Work to complete>
Would you reproduce each line below exactly, leaving every picture out?

*** Provided information ***

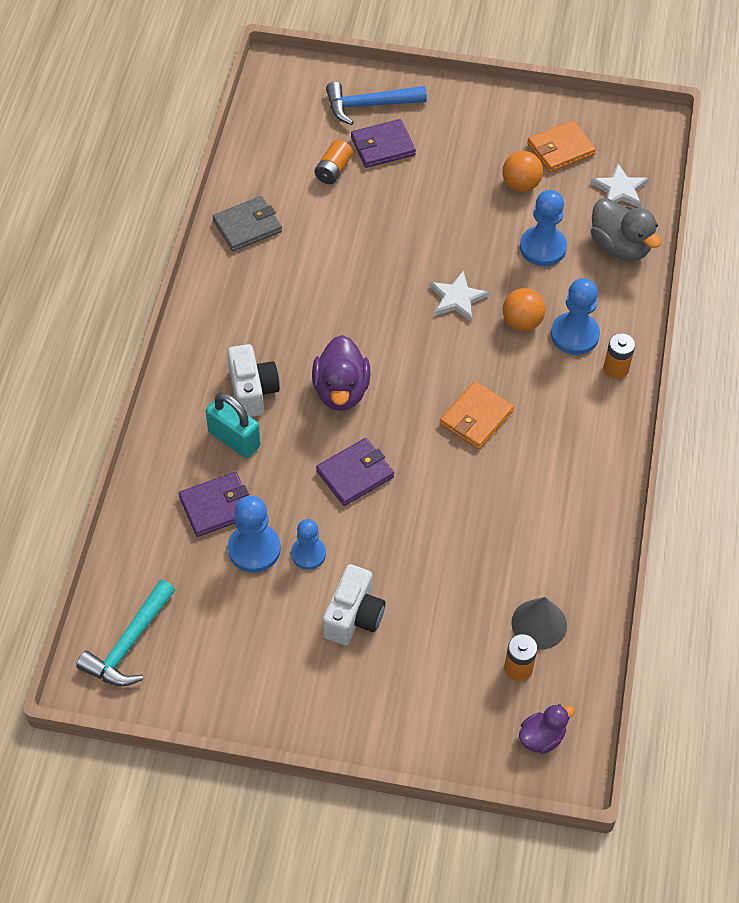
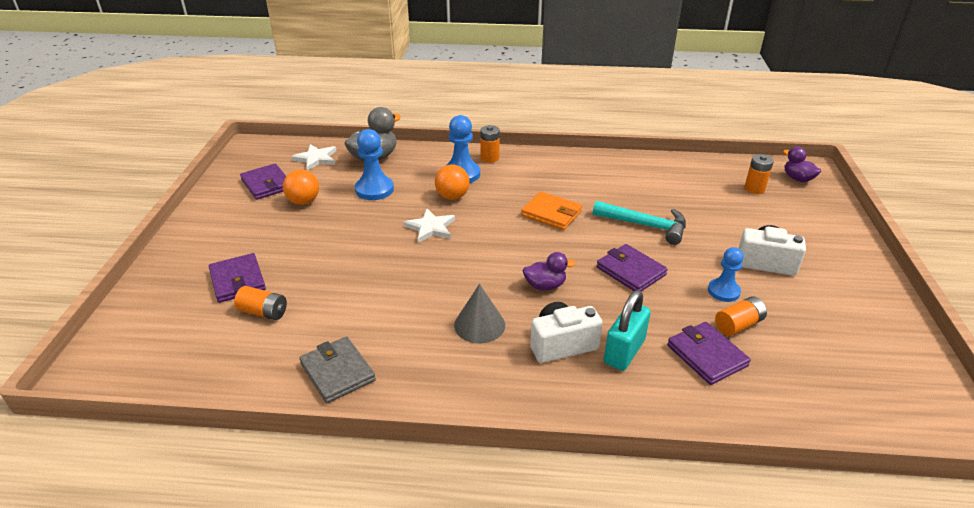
camera: 95 degrees left, 20 degrees down
(129, 644) = (896, 402): turquoise hammer -> turquoise hammer (645, 225)
(254, 549) = (738, 325): blue pawn -> orange battery
(341, 391) = (545, 285): purple duck -> purple duck, size x0.61
(369, 105) = (175, 294): blue hammer -> none
(539, 624) = (715, 182): grey cone -> grey cone (479, 325)
(561, 149) = (267, 184): orange wallet -> purple wallet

*** End of Provided information ***

Your solution>
camera: 95 degrees left, 20 degrees down
(129, 644) = (896, 402): turquoise hammer -> turquoise hammer (645, 225)
(254, 549) = (738, 325): blue pawn -> orange battery
(341, 391) = (545, 285): purple duck -> purple duck, size x0.61
(369, 105) = (175, 294): blue hammer -> none
(539, 624) = (715, 182): grey cone -> grey cone (479, 325)
(561, 149) = (267, 184): orange wallet -> purple wallet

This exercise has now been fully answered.